■ Data for this exercise ■
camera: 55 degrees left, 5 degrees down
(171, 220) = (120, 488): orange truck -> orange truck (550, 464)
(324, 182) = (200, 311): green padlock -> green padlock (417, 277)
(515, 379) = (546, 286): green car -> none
...
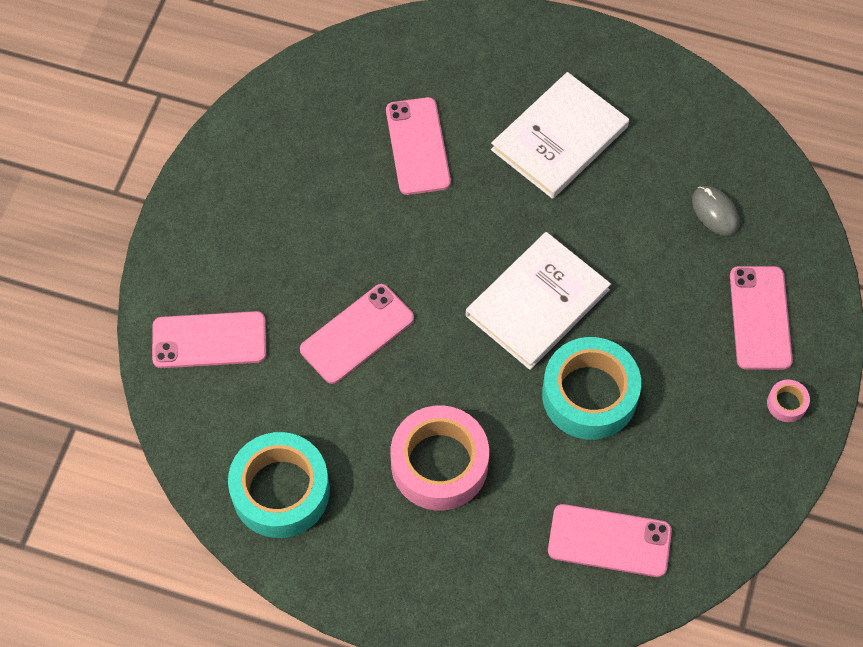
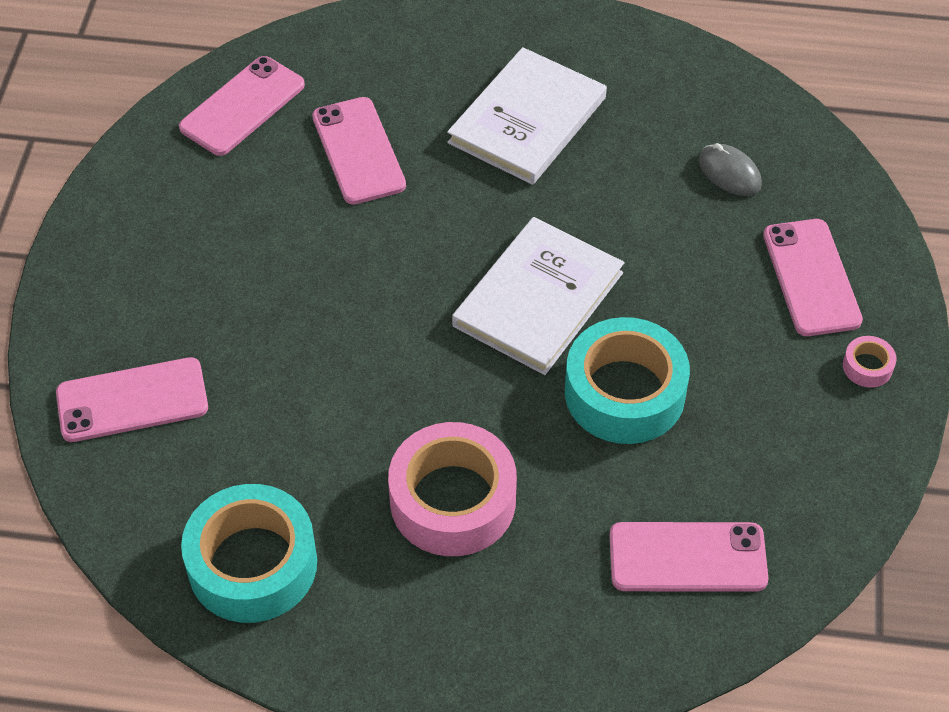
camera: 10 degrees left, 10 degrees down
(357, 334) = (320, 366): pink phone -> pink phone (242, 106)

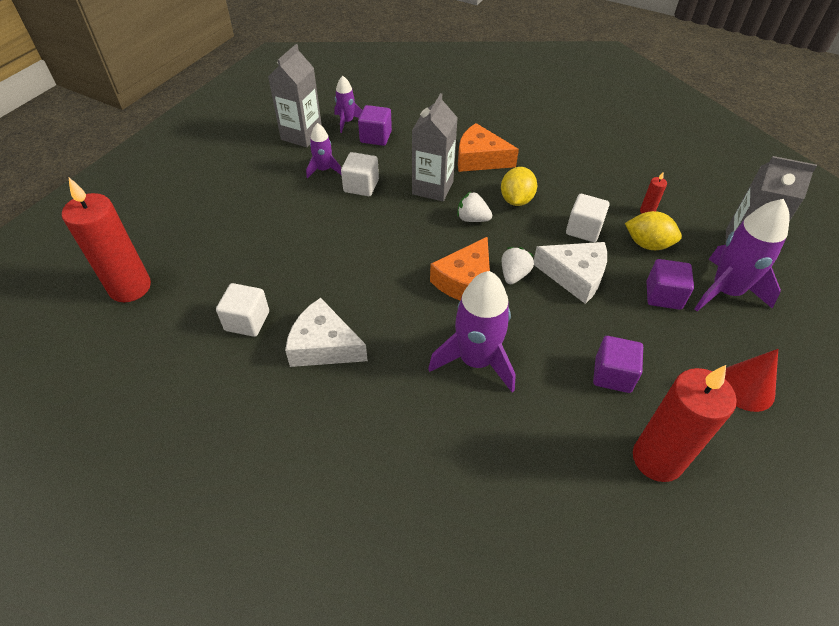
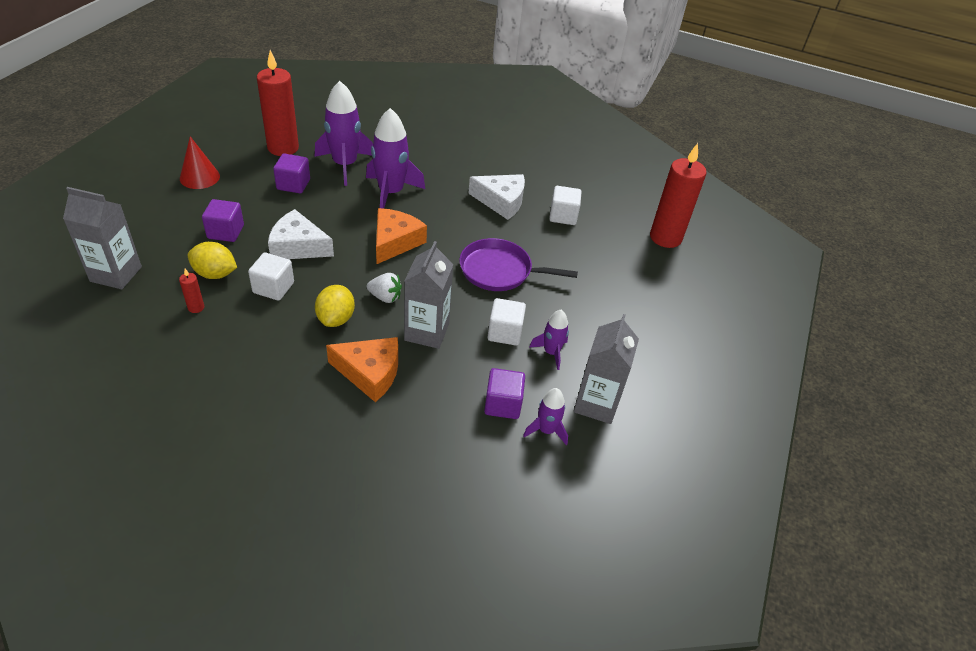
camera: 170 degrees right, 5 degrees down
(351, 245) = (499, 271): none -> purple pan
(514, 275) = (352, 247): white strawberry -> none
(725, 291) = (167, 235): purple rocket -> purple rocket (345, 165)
* * *
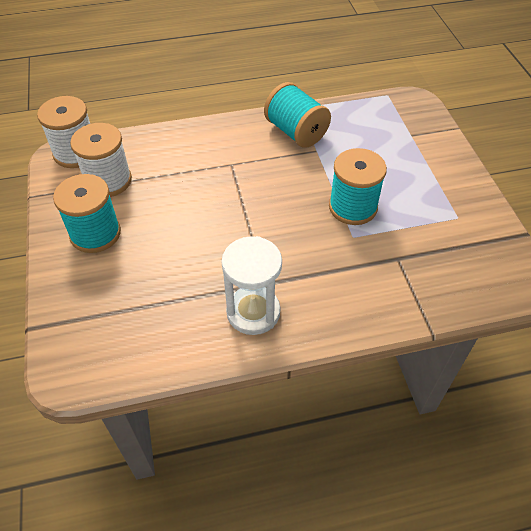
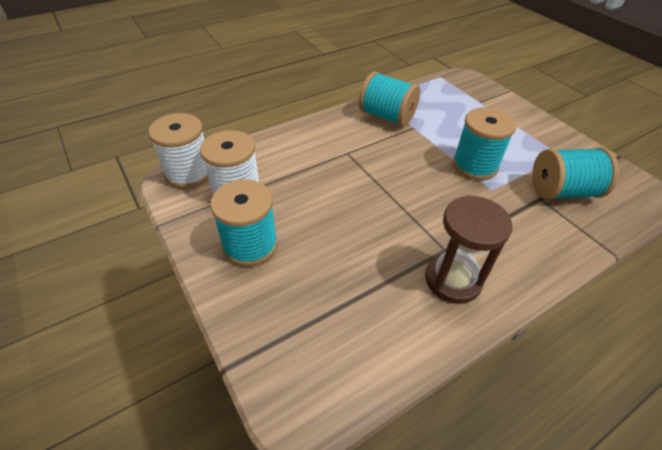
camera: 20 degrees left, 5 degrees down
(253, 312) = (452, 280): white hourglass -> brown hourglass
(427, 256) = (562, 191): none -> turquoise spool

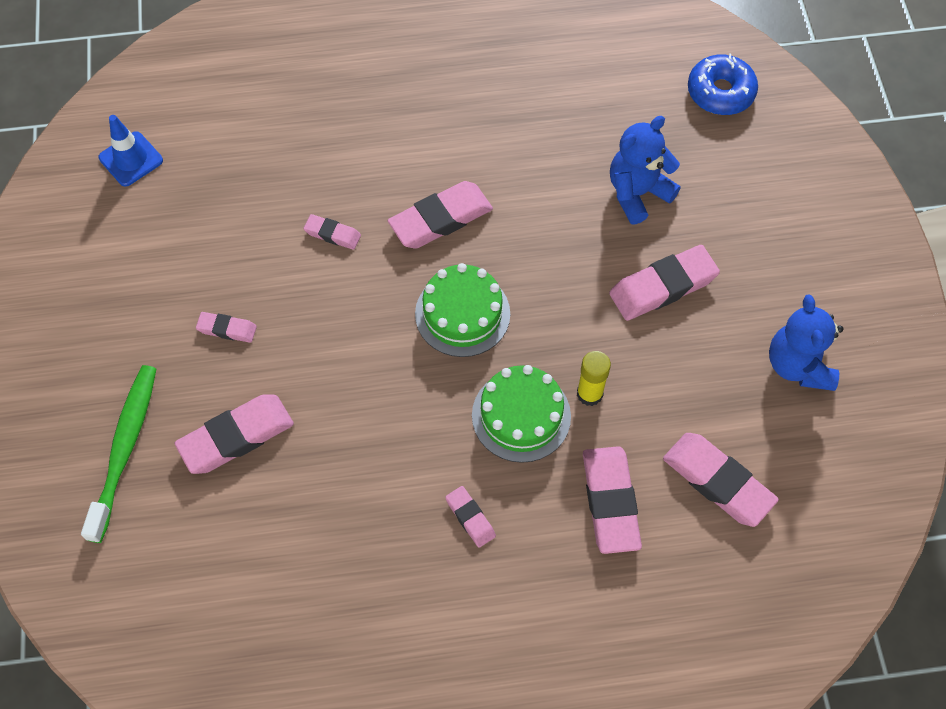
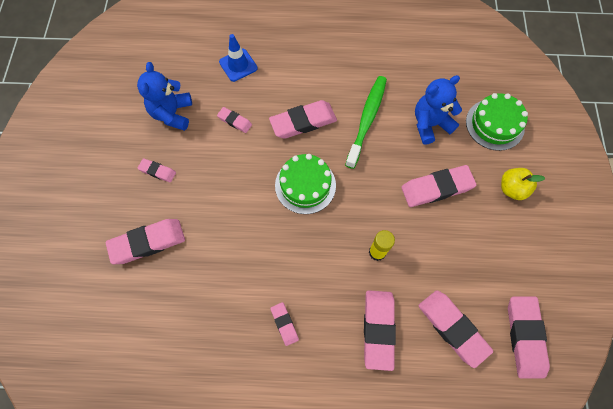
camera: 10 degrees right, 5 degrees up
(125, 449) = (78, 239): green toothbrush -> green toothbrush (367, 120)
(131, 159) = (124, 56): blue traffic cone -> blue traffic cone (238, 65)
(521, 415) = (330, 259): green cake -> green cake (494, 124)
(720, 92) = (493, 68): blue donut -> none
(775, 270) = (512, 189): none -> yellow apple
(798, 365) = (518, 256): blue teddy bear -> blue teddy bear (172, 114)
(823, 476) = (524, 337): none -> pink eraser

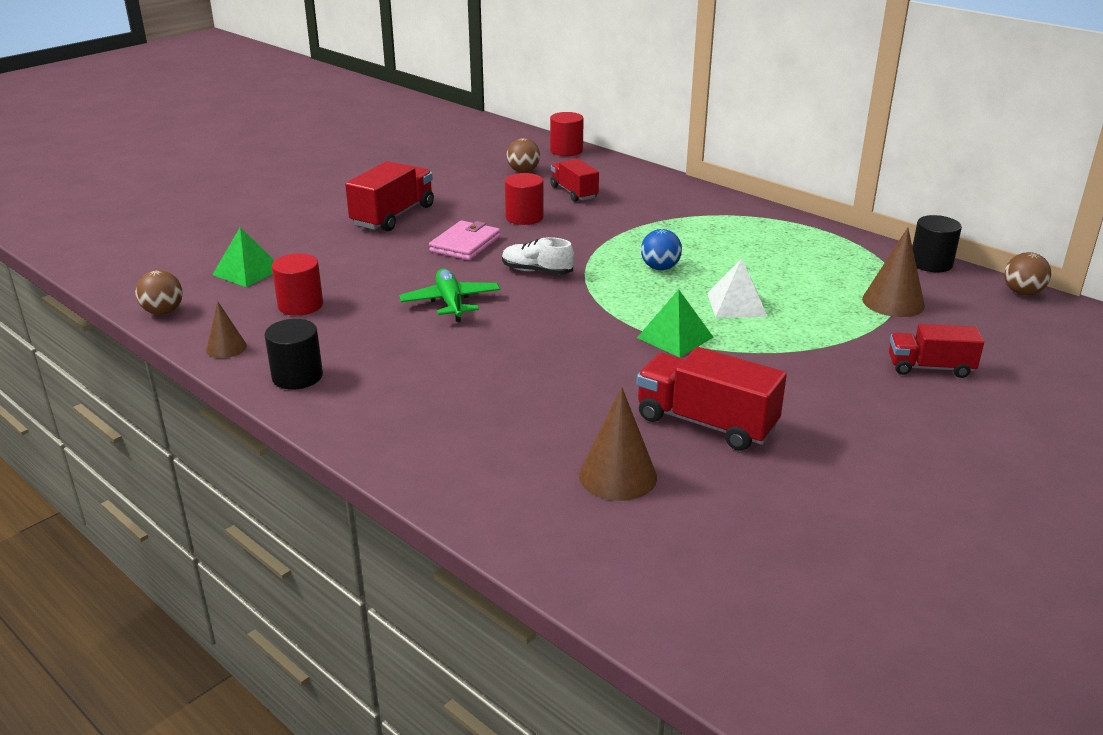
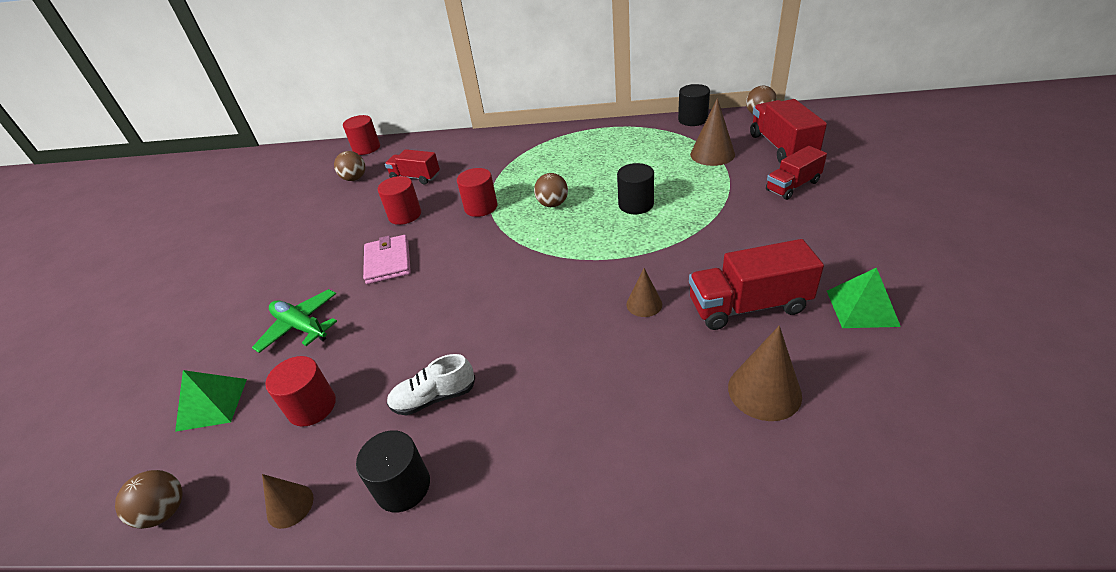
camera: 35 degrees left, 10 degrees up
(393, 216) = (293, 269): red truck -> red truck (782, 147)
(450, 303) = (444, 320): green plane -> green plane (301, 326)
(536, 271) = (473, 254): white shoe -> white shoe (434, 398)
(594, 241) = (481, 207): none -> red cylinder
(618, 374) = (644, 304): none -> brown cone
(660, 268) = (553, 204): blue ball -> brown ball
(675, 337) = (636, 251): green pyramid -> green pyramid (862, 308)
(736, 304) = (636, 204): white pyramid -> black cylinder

■ Your assignment ■
Copy out all lines above holding "none".

■ Exercise answer ■
(515, 379) = (546, 286): green car -> none
(351, 245) = (499, 271): none -> purple pan
(514, 275) = (352, 247): white strawberry -> none
(427, 256) = (562, 191): none -> turquoise spool
(720, 92) = (493, 68): blue donut -> none
(775, 270) = (512, 189): none -> yellow apple
(823, 476) = (524, 337): none -> pink eraser
(594, 241) = (481, 207): none -> red cylinder
(618, 374) = (644, 304): none -> brown cone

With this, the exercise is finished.